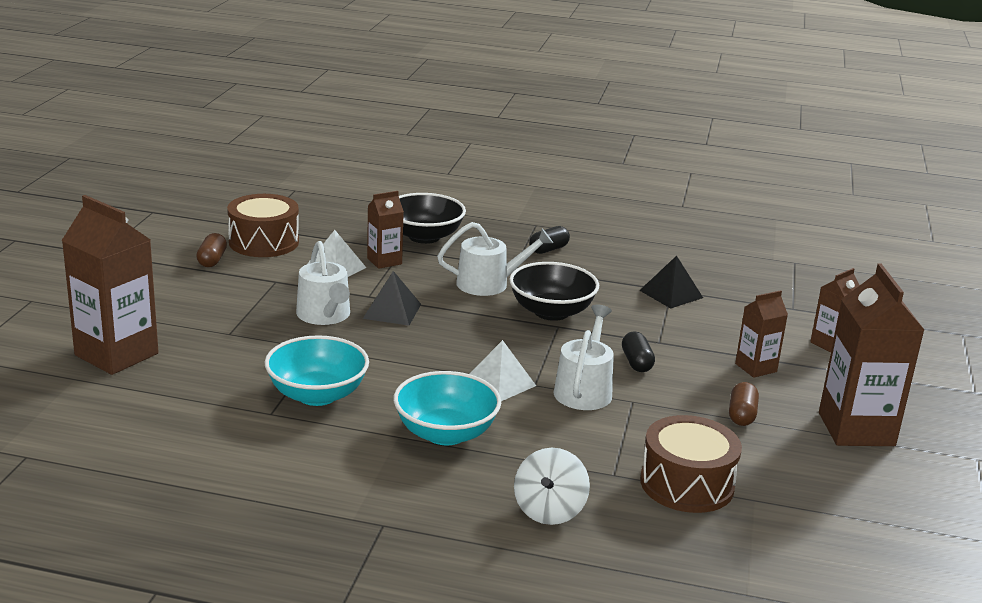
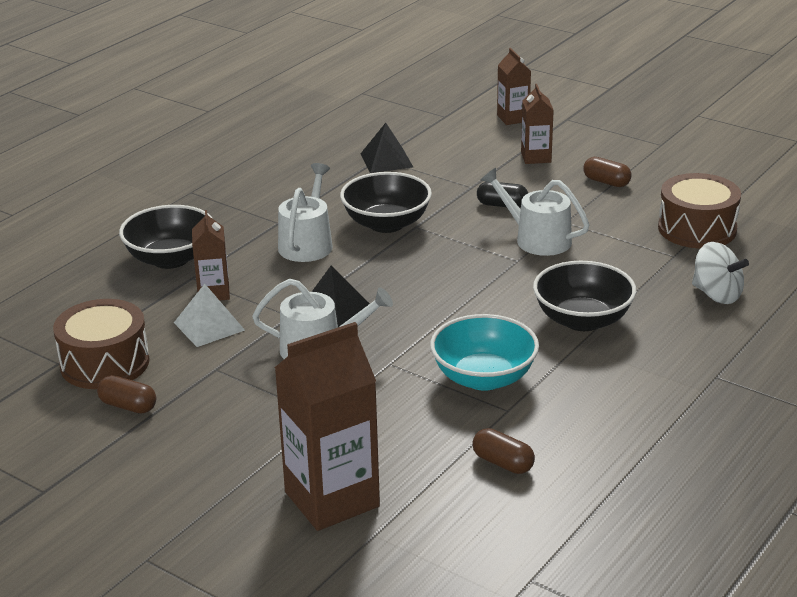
camera: 65 degrees left, 5 degrees up
(188, 421) = (503, 463): none -> brown capsule
(445, 433) = (582, 320): turquoise bowl -> black bowl
(499, 383) = (506, 277): white pyramid -> none
(548, 249) = (253, 197): black capsule -> none
(856, 429) = (644, 144): brown carton -> none

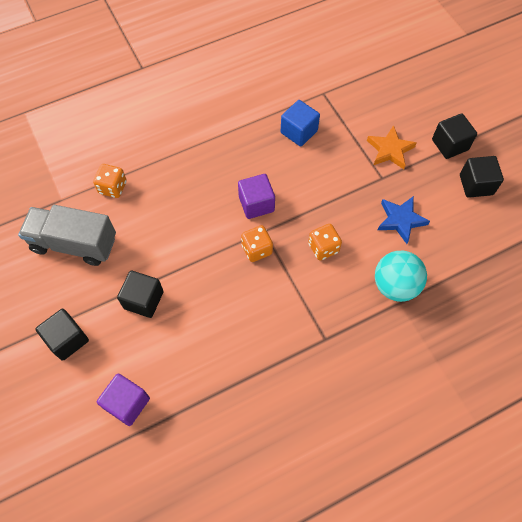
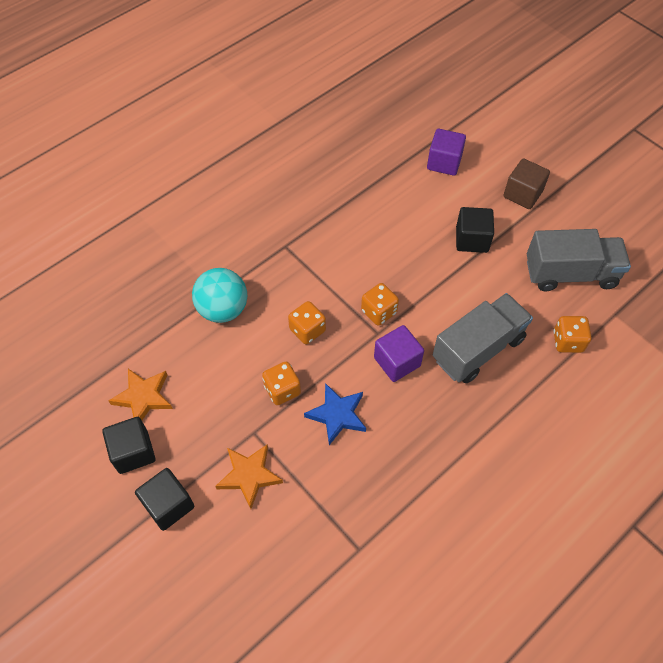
camera: 165 degrees right, 5 degrees down
(67, 339) = (522, 194): black cube -> brown cube
(187, 198) = (478, 349): none -> grey truck
(299, 132) = (376, 473): blue cube -> none
(354, 203) = (282, 390): none -> orange dice
(401, 220) = (224, 382): blue star -> blue star (337, 415)
(468, 223) = (143, 397): none -> orange star

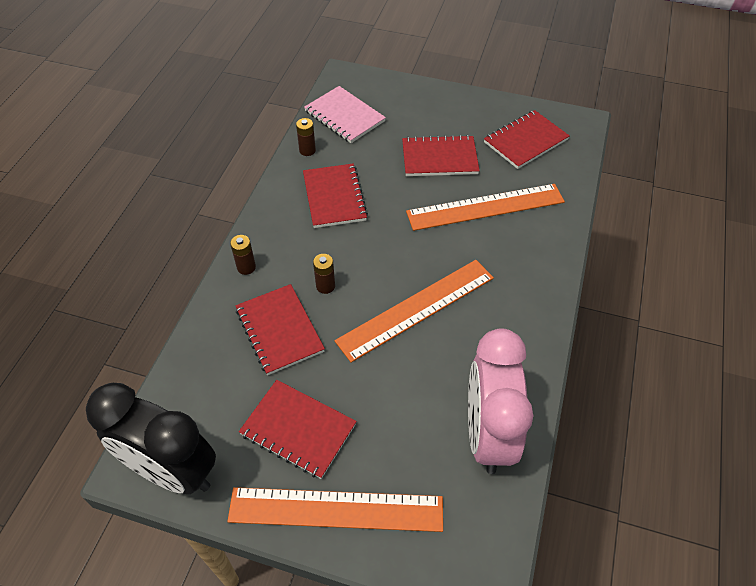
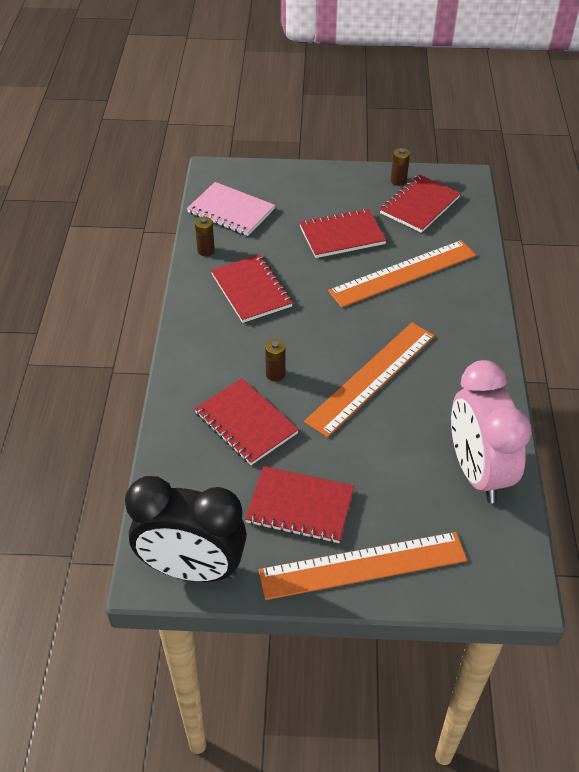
camera: 15 degrees left, 5 degrees down
(246, 267) = (188, 372): brown battery -> brown battery (398, 181)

Try it -> Every line from the one that has "camera: 15 degrees left, 5 degrees down" down to the last line above must be written out exactly, with both ends included and nothing else.

Answer section ->
camera: 15 degrees left, 5 degrees down
(246, 267) = (188, 372): brown battery -> brown battery (398, 181)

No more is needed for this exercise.